- [Task item] Below are some entries. Copy each line in them that holds "which".

-------- Given data --------

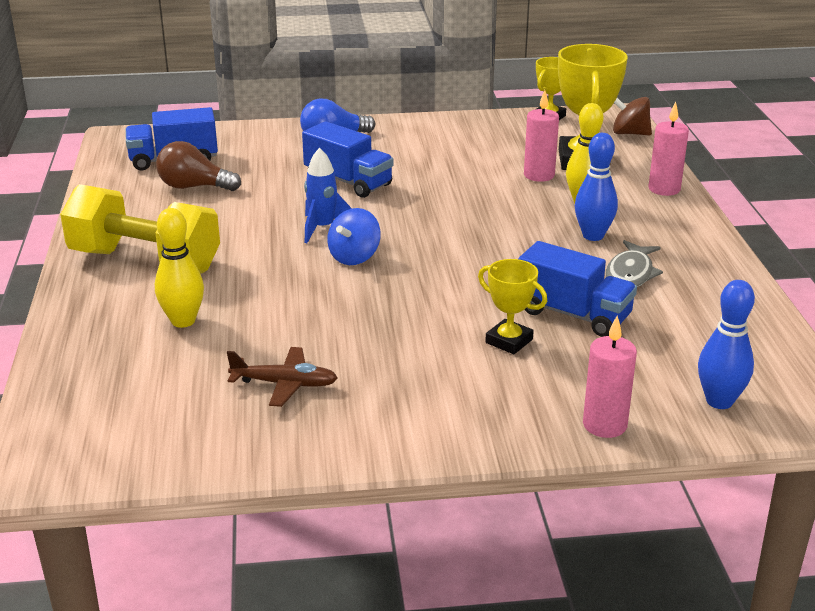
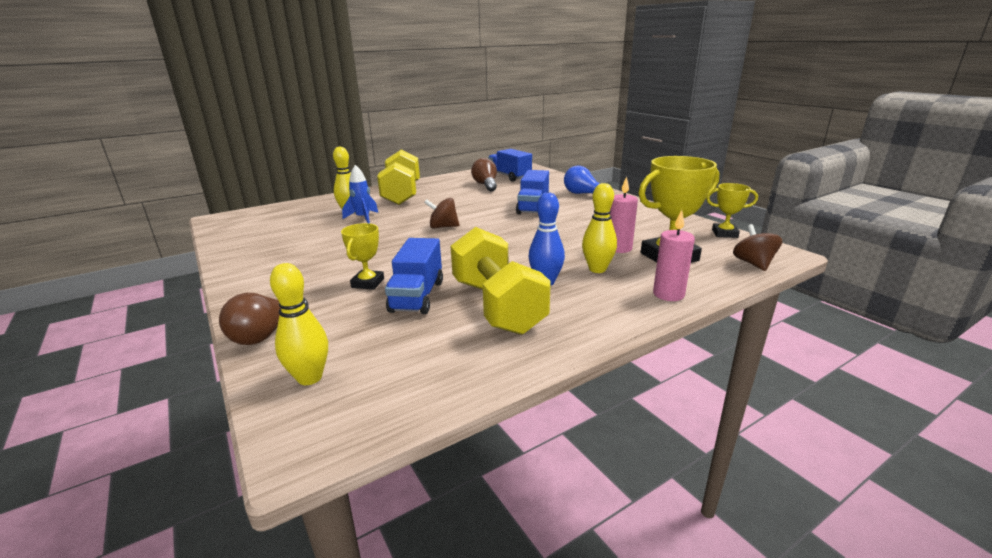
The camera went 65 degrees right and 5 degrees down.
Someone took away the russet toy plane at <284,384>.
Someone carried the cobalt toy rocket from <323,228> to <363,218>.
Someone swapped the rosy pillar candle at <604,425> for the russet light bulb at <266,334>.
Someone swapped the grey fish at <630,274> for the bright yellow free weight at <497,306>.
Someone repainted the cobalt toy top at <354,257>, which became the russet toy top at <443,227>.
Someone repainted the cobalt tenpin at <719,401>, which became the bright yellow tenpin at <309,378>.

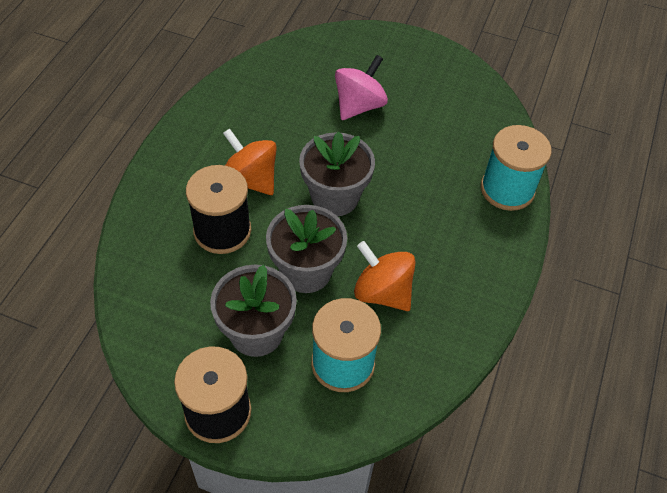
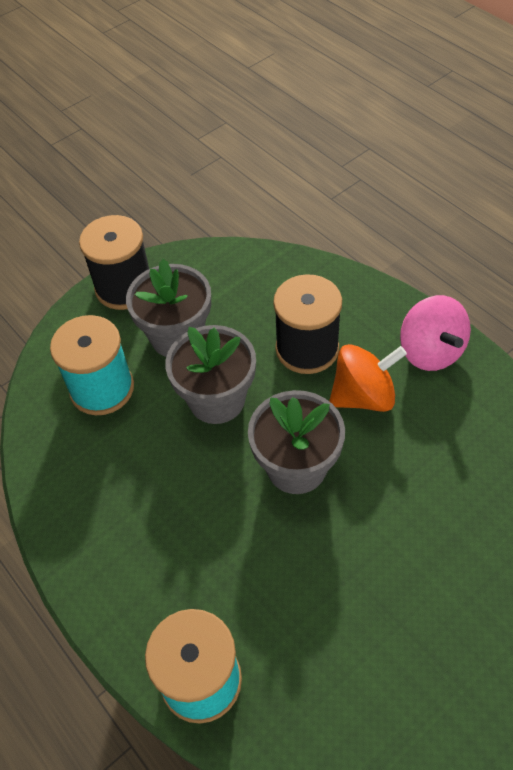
The camera went 125 degrees right and 0 degrees up.
Someone took away the orange toy top at <382,292>.
Someone carried the rosy toy top from <359,106> to <430,351>.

--------

- [Exercise response]
Someone repainted the cobalt toy top at <354,257>, which became the russet toy top at <443,227>.
Someone repainted the cobalt tenpin at <719,401>, which became the bright yellow tenpin at <309,378>.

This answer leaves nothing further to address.